### Data for this task

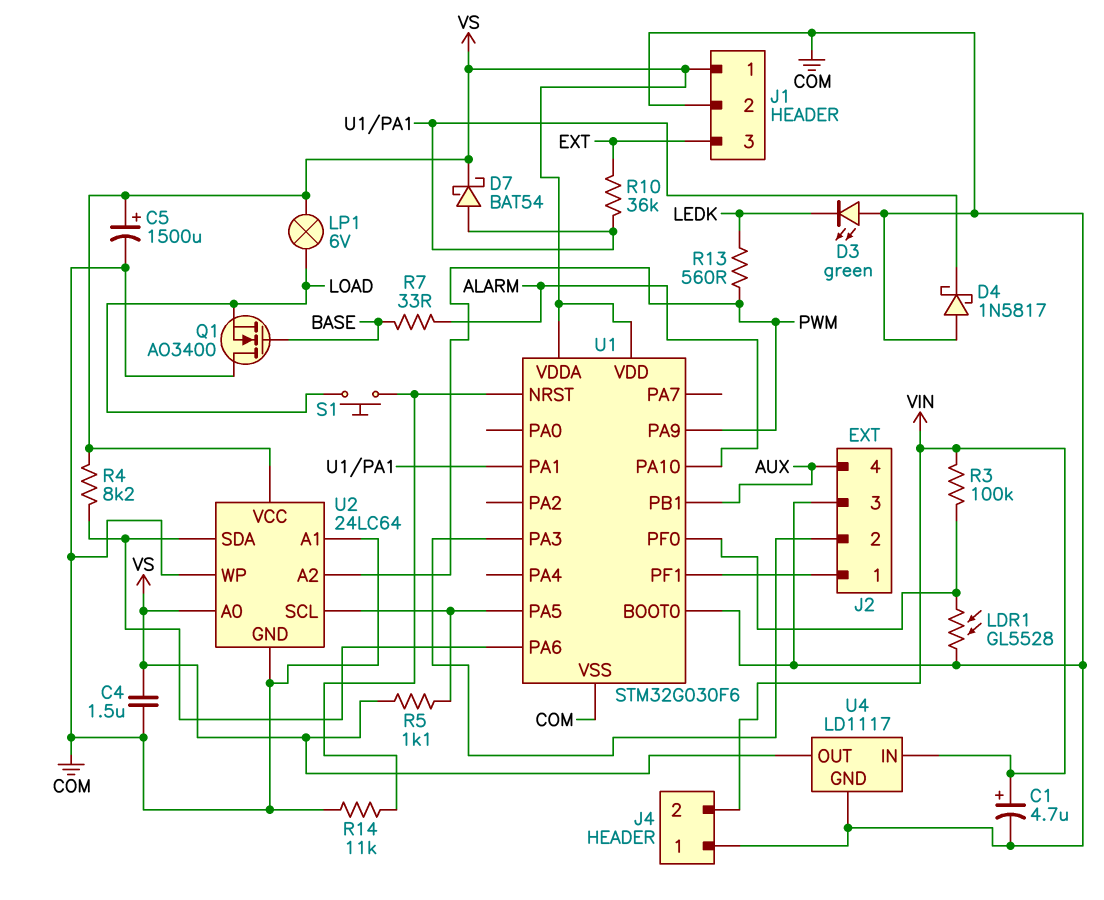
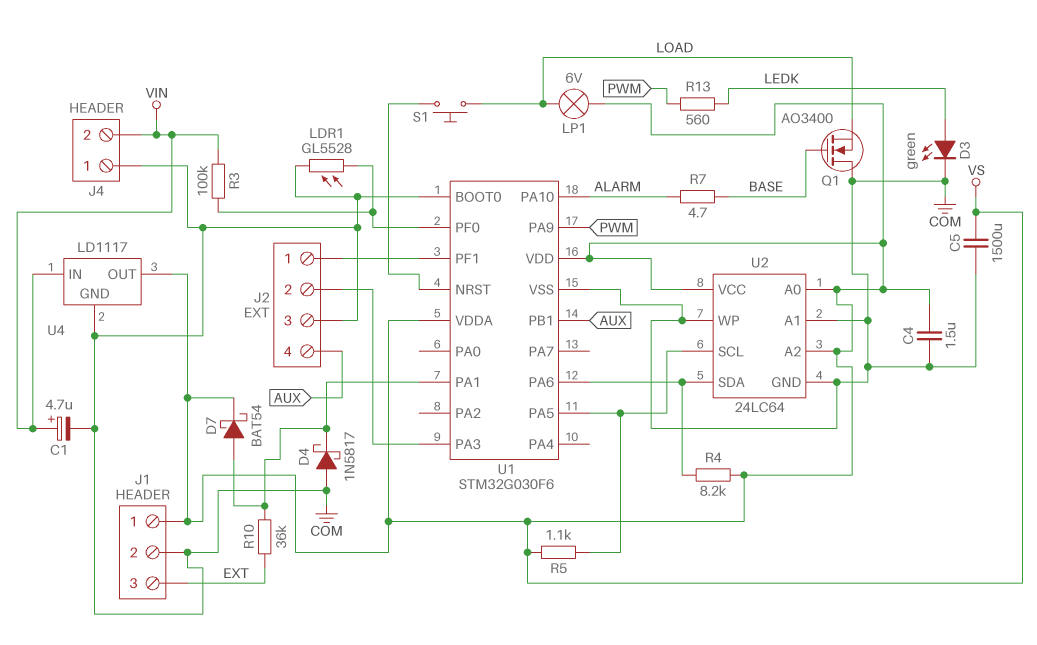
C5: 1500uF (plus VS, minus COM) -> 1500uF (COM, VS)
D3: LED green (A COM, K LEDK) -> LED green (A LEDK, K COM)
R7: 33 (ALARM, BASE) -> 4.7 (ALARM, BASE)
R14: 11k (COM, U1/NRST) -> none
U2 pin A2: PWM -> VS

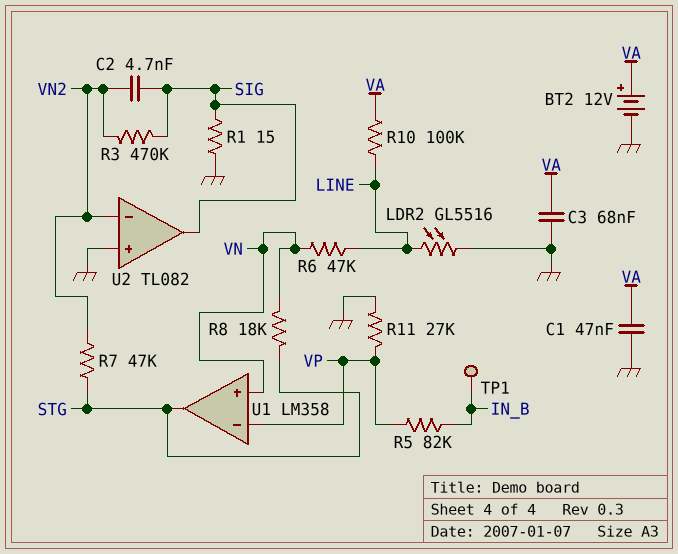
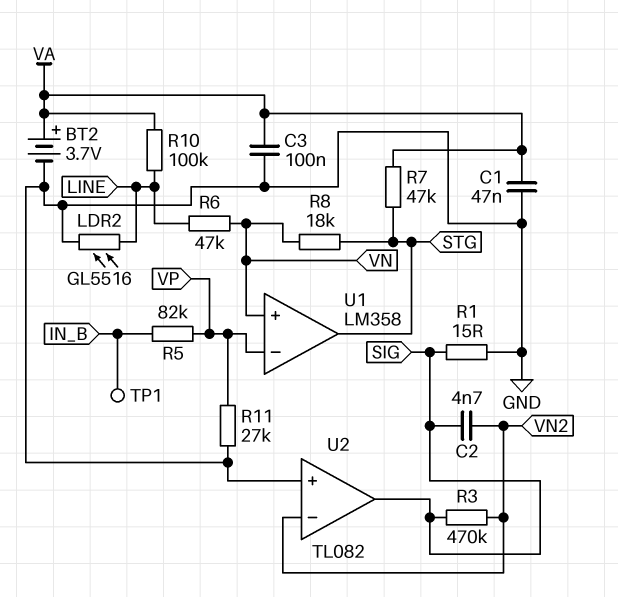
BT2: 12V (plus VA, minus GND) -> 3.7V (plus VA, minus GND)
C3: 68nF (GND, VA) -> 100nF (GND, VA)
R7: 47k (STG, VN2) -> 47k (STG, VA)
--
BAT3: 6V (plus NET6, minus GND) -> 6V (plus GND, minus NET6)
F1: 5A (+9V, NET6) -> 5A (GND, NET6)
---
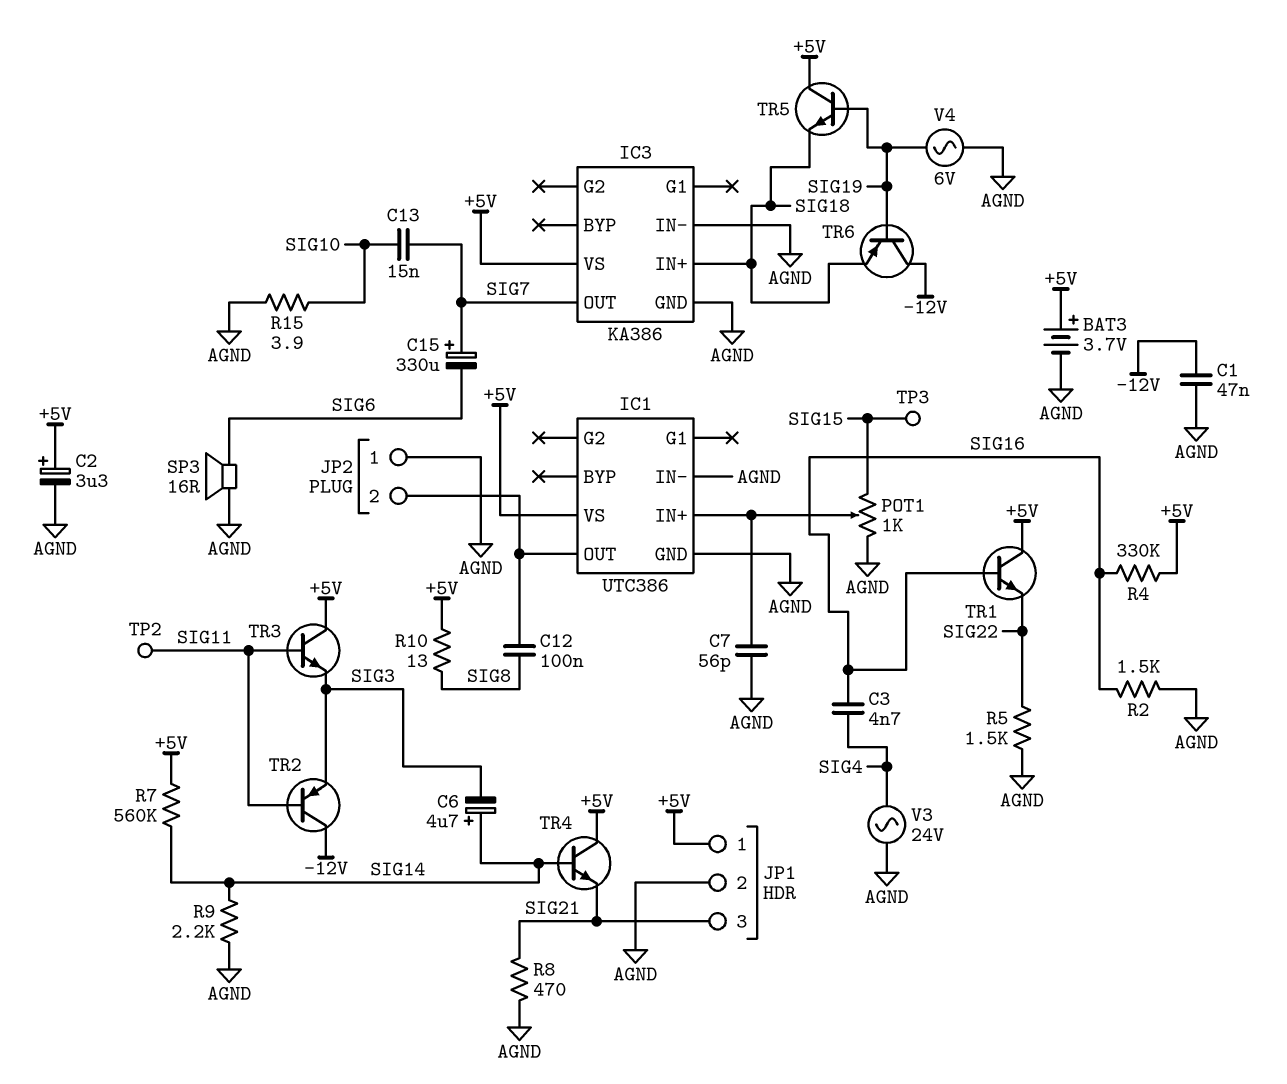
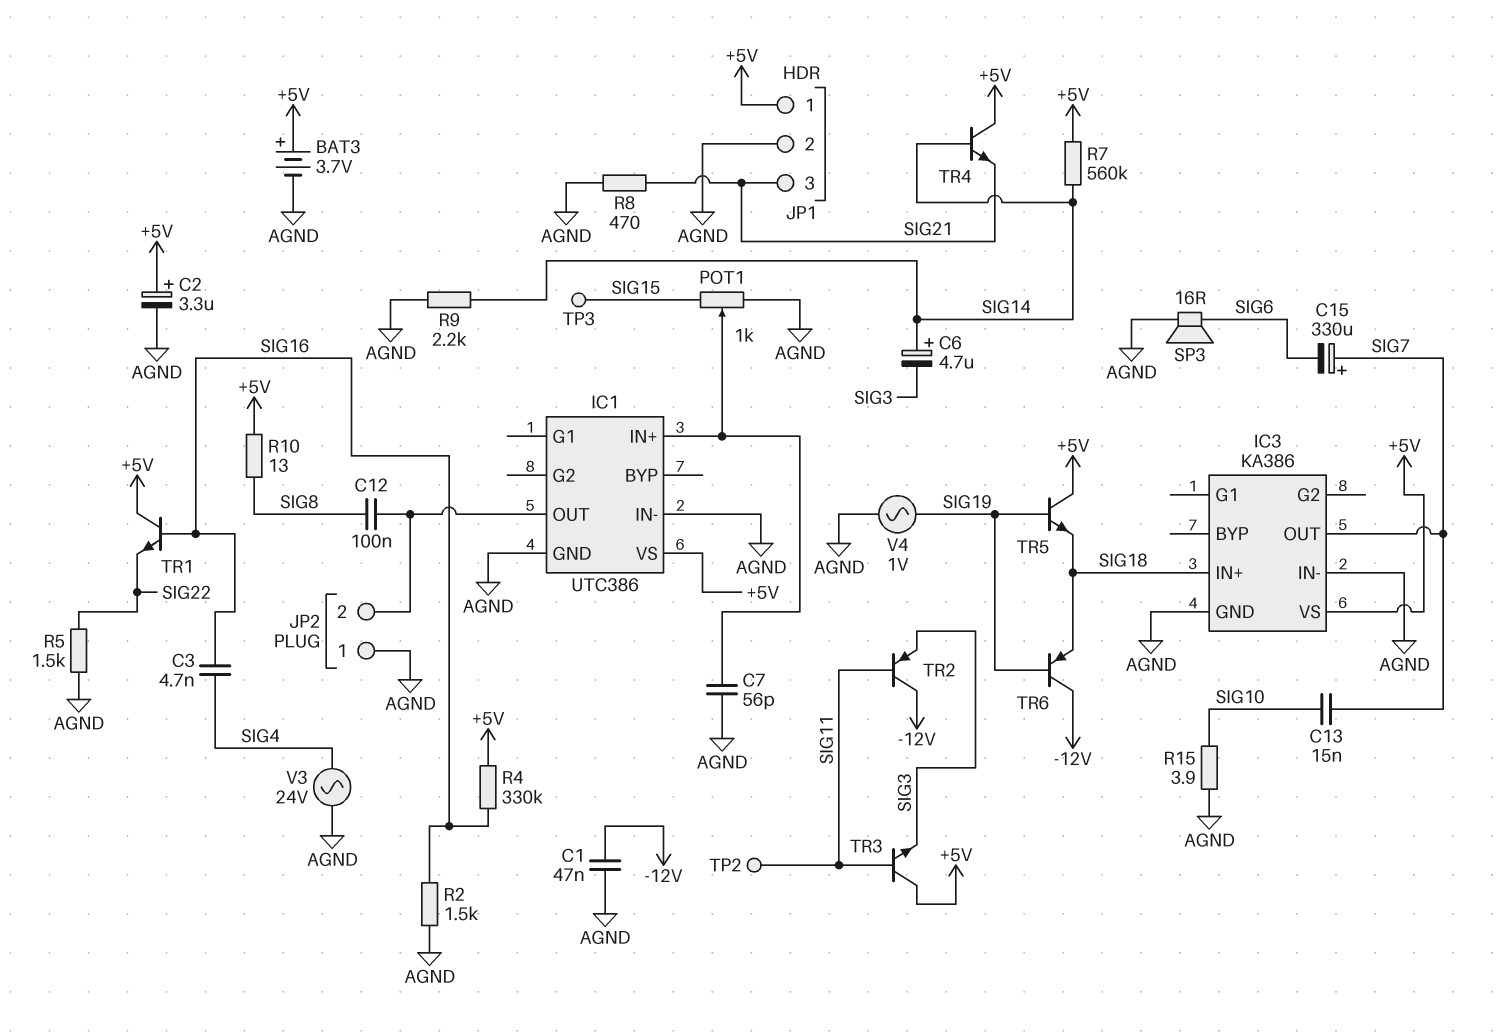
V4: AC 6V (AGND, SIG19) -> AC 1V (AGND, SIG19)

### Task to complete
Quote the data above exactly from the line with "R14: 11k (COM, U1/NRST) -> none" to the line with "R7: 47k (STG, VN2) -> 47k (STG, VA)", both ends counted, and nothing else. Pictures don't go in.

### Answer section
R14: 11k (COM, U1/NRST) -> none
U2 pin A2: PWM -> VS

BT2: 12V (plus VA, minus GND) -> 3.7V (plus VA, minus GND)
C3: 68nF (GND, VA) -> 100nF (GND, VA)
R7: 47k (STG, VN2) -> 47k (STG, VA)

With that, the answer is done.